◆ **WORK REQUEST**
If a line in the data below contains the word "boat", copy it out.
++++ PROVIDED RECORDS ++++
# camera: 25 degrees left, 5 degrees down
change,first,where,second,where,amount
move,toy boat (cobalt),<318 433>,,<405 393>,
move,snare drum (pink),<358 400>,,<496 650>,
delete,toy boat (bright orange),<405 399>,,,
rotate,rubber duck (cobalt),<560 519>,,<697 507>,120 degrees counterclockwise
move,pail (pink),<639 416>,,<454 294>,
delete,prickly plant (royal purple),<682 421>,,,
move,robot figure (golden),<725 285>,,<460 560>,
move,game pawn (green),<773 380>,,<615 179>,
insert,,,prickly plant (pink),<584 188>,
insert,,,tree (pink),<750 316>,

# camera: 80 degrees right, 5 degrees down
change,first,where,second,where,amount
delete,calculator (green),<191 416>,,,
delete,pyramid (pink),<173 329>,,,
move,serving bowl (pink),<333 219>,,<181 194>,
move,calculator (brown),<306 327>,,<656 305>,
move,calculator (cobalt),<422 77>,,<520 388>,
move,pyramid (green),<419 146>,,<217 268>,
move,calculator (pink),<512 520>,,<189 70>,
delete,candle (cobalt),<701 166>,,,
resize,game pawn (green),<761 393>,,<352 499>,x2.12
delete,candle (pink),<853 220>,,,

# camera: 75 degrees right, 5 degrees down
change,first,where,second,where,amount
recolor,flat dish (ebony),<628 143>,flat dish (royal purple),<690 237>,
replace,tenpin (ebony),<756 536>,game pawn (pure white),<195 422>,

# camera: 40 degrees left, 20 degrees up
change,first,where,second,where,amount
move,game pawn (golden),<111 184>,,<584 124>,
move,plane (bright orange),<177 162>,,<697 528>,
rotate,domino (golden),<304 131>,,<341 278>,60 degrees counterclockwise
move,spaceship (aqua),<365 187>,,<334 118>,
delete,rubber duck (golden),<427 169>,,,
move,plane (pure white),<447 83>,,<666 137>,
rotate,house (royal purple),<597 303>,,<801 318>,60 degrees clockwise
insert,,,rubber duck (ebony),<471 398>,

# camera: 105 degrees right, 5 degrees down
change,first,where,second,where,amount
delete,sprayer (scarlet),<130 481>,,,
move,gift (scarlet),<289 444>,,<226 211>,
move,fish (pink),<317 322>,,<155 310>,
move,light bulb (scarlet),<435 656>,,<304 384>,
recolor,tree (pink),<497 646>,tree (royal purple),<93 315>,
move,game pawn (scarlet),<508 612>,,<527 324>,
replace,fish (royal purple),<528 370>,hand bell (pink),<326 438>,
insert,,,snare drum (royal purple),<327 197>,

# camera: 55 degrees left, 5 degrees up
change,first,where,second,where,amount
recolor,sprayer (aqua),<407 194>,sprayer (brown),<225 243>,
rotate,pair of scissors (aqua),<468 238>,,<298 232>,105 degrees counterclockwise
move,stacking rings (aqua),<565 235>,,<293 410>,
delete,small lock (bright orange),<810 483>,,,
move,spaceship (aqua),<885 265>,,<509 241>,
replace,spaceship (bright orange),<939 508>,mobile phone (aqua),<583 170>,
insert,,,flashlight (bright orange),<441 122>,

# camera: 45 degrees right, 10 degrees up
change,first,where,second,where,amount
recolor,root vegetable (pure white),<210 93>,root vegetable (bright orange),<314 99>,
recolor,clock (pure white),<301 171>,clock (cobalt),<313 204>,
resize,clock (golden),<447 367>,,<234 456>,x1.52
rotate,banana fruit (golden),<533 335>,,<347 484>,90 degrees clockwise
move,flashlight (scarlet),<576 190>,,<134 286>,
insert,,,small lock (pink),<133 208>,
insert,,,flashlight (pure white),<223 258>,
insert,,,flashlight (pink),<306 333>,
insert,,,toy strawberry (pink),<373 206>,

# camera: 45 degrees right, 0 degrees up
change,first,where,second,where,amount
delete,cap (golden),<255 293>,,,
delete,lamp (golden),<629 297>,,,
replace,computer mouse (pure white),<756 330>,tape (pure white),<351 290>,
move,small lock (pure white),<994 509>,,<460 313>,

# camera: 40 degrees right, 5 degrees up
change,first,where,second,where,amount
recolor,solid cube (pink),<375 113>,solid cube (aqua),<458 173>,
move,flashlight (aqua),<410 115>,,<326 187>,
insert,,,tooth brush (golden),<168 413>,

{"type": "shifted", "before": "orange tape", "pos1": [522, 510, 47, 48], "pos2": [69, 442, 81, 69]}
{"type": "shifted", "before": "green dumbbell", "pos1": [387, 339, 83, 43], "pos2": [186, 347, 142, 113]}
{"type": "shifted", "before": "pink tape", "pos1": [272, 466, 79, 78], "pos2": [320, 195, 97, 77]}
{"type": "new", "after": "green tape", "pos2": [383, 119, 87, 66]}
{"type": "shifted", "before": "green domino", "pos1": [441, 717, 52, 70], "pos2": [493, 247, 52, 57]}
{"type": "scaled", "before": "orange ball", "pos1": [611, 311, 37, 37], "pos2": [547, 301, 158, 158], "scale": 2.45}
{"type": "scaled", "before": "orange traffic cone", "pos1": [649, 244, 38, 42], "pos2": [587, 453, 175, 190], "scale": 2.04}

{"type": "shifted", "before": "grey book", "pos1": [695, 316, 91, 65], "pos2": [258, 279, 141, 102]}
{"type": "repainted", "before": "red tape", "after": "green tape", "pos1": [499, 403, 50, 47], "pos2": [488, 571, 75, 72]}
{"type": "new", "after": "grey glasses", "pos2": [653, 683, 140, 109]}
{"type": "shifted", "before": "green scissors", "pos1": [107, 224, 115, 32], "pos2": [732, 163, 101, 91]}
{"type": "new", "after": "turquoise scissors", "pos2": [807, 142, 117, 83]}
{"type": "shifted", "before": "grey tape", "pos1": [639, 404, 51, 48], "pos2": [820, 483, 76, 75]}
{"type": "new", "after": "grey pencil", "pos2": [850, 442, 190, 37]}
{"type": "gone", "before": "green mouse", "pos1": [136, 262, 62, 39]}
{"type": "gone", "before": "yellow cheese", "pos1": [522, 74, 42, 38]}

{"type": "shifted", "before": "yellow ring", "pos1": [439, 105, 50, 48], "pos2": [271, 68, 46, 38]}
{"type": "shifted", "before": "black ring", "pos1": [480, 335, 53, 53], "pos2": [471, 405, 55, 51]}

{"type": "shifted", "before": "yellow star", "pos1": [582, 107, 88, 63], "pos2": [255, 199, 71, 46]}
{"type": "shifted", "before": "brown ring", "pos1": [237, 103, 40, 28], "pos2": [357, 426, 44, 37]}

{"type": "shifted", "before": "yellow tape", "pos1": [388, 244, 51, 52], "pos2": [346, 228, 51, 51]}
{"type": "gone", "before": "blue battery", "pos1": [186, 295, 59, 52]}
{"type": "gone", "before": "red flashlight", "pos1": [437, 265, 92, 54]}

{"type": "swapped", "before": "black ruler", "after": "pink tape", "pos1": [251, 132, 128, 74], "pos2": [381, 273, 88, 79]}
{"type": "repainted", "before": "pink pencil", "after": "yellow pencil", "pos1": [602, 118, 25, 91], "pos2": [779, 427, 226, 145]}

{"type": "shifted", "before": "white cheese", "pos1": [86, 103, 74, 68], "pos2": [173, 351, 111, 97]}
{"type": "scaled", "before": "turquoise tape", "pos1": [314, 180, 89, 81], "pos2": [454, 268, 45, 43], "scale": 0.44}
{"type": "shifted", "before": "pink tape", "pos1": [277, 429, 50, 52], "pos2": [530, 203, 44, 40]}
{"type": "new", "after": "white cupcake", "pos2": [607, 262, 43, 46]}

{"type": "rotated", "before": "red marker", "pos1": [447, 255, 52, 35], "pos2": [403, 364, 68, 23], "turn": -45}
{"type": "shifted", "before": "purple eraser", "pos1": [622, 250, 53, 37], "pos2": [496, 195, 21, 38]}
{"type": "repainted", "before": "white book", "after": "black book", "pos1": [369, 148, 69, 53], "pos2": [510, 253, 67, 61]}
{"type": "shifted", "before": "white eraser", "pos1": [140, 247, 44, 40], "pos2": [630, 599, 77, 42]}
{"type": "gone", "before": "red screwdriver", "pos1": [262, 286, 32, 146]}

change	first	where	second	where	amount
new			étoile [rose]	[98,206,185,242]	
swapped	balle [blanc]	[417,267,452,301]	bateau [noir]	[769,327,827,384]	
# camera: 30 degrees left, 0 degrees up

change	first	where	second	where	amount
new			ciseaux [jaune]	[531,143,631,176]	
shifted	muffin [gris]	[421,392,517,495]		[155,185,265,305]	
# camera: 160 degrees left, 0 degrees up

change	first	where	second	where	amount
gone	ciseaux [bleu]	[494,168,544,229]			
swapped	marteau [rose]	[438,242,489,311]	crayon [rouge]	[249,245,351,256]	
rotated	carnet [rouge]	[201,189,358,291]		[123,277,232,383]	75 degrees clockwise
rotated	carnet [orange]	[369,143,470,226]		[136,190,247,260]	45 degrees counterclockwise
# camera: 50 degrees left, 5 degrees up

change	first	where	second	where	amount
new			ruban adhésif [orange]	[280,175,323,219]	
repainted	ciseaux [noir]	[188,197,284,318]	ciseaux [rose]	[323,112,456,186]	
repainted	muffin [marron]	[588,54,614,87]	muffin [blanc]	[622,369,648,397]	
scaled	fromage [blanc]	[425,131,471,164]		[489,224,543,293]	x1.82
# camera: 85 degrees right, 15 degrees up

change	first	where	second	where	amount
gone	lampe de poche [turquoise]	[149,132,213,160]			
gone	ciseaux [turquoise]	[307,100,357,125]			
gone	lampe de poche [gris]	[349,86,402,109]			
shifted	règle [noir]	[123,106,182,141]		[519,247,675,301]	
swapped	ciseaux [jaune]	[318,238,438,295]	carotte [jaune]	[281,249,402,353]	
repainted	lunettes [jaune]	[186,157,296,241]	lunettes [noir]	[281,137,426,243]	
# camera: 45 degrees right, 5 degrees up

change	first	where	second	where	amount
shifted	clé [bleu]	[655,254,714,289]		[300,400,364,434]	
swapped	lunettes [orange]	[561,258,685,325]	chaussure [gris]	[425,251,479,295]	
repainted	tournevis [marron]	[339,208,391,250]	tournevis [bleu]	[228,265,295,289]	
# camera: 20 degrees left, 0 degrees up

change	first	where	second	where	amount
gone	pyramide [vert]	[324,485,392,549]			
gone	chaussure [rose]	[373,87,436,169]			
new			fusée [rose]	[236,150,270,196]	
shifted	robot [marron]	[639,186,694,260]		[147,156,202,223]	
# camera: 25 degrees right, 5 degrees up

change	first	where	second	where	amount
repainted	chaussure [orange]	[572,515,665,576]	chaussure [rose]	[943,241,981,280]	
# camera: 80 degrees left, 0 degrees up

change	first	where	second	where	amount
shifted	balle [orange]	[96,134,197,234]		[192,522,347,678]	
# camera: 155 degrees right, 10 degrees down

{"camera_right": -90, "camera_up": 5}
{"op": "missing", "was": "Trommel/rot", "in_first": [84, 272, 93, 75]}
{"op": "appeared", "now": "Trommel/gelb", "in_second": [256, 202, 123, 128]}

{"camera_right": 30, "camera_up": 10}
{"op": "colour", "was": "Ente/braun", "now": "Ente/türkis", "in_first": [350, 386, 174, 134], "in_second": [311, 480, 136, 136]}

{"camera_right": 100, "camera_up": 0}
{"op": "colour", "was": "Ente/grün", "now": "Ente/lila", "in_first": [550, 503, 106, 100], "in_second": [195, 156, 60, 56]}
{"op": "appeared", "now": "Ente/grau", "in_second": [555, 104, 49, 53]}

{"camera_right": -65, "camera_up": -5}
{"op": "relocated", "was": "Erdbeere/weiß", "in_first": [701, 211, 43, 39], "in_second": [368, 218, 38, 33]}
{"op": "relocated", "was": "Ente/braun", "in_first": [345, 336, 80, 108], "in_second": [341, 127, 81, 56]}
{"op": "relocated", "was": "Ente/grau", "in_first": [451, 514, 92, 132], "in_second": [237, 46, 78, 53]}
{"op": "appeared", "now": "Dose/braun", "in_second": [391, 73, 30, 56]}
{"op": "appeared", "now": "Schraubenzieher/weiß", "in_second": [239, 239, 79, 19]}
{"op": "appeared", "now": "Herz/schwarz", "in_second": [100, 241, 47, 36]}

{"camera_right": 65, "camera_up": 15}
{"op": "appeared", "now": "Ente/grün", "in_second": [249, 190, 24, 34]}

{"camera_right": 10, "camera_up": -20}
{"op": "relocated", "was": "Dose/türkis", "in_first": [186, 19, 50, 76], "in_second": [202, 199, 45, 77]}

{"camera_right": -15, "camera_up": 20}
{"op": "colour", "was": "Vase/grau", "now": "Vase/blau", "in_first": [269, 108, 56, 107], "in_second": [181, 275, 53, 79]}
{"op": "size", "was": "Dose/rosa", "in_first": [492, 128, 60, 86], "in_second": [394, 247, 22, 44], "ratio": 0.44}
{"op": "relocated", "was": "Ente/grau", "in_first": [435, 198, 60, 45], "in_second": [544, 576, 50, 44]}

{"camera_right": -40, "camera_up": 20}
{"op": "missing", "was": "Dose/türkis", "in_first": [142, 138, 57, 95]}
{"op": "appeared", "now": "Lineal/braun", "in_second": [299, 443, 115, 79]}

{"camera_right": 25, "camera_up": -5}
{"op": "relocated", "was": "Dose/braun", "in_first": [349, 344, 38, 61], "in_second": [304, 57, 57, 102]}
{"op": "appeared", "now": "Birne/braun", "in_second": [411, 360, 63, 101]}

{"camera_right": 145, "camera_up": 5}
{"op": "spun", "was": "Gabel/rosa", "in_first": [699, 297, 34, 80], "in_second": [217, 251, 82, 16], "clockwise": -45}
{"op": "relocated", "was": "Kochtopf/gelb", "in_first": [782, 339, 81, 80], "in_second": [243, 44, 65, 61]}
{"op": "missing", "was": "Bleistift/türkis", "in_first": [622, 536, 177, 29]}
++++
◆ **WRITTEN SOLUTION**
move,toy boat (cobalt),<318 433>,,<405 393>,
delete,toy boat (bright orange),<405 399>,,,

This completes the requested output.